▸ EXERCISE DESCRIPTION
Search the data below for "purple"; list each line that holds it.

▸ DATA SECTION
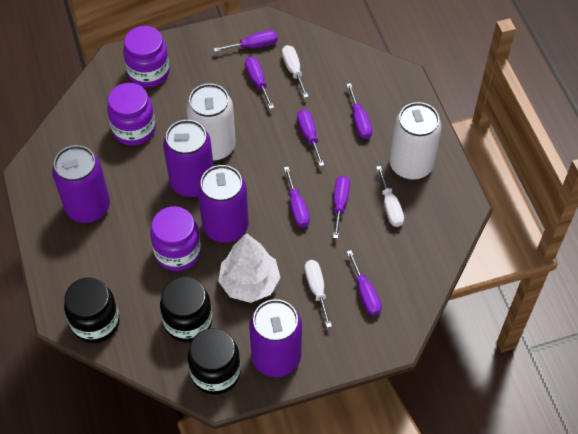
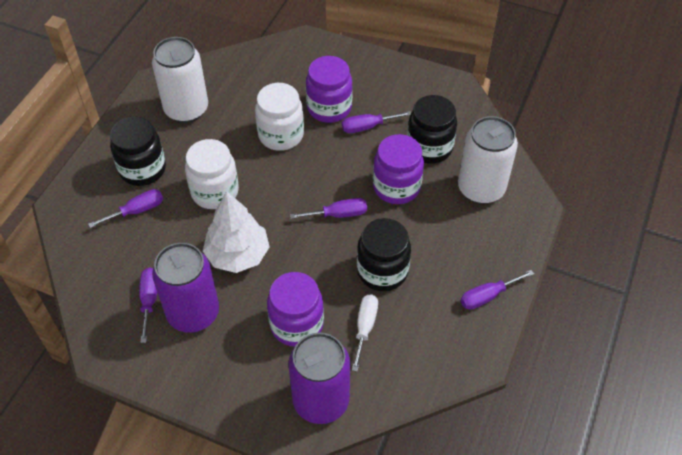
purple can: 4 -> 2
purple screwdriver: 7 -> 5
white jar: 0 -> 2
white screwdriver: 3 -> 1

▸ THE COMPLETED TASK
purple can: 4 -> 2
purple screwdriver: 7 -> 5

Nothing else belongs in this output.